- [Prompt] Find the line that contains "U27: OR 74LS32". Output it and every line after it to the end of the records, exactly as they appear.

(Study material begins)

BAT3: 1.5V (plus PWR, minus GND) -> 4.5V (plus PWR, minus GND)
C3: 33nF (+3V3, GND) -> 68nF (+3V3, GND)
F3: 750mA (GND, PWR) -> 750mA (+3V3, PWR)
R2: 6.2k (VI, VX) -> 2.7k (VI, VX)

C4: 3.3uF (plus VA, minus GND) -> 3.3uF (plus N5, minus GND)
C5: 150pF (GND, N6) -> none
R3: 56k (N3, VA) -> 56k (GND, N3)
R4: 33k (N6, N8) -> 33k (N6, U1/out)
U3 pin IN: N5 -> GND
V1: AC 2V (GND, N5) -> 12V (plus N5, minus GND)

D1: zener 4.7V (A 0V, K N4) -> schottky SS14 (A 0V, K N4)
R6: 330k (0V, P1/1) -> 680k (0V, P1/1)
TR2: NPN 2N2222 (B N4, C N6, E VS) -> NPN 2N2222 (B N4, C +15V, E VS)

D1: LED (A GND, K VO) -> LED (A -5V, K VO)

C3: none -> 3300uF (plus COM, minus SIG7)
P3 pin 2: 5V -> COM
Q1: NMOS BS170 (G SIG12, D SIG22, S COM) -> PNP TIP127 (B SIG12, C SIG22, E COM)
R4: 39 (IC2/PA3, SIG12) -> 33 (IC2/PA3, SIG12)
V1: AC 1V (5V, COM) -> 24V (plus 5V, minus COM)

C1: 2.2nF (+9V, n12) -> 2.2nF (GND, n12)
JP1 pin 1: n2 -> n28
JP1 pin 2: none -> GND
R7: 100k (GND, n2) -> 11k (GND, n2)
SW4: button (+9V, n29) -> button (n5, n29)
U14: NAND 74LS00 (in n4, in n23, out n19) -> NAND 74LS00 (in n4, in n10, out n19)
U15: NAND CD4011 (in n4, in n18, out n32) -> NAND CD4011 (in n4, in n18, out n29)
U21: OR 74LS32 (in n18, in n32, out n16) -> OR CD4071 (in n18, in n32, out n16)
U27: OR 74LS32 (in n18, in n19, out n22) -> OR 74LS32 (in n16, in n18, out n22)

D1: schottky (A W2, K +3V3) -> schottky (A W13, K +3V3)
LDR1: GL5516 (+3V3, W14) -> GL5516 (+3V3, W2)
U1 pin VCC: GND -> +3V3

(Study material ends)

- [Response for this exercise]
U27: OR 74LS32 (in n18, in n19, out n22) -> OR 74LS32 (in n16, in n18, out n22)

D1: schottky (A W2, K +3V3) -> schottky (A W13, K +3V3)
LDR1: GL5516 (+3V3, W14) -> GL5516 (+3V3, W2)
U1 pin VCC: GND -> +3V3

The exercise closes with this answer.